_WORK TO COMPLETE:_ Your answer is to be every line of the material that includes the string "spinning".

- Opening Delimiter -

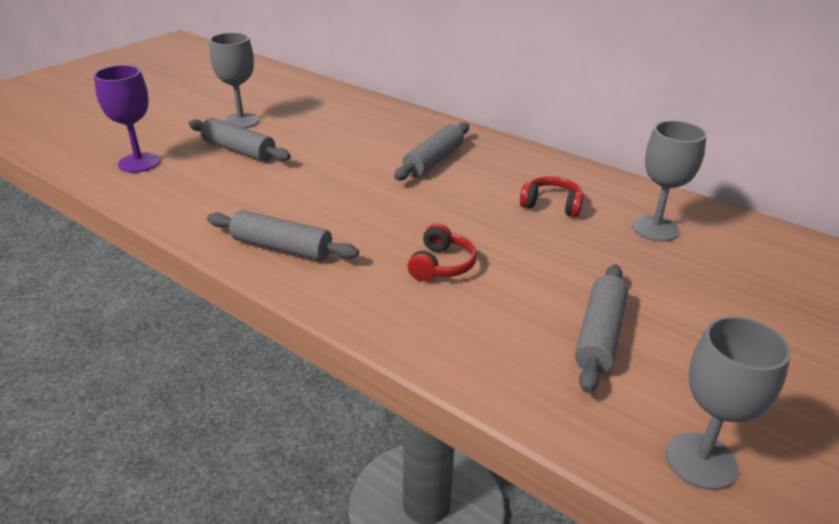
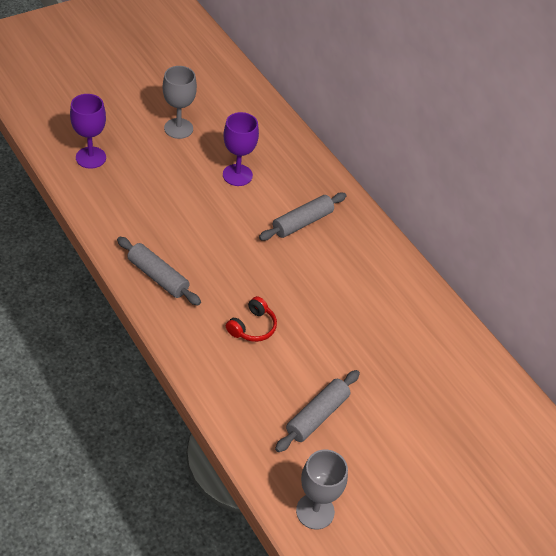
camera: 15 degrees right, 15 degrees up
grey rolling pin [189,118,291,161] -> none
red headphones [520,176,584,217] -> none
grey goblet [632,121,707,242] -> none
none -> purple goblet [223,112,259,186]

- Closing Delimiter -
- Opening Delimiter -

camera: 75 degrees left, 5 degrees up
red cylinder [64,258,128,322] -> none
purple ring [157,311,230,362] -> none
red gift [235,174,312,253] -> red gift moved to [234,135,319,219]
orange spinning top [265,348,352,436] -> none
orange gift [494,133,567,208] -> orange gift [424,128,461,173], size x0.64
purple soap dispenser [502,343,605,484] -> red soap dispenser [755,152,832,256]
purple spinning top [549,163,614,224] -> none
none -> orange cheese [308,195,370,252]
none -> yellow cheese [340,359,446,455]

- Closing Delimiter -

_ANSWER FOR THE TASK:_
orange spinning top [265,348,352,436] -> none
purple spinning top [549,163,614,224] -> none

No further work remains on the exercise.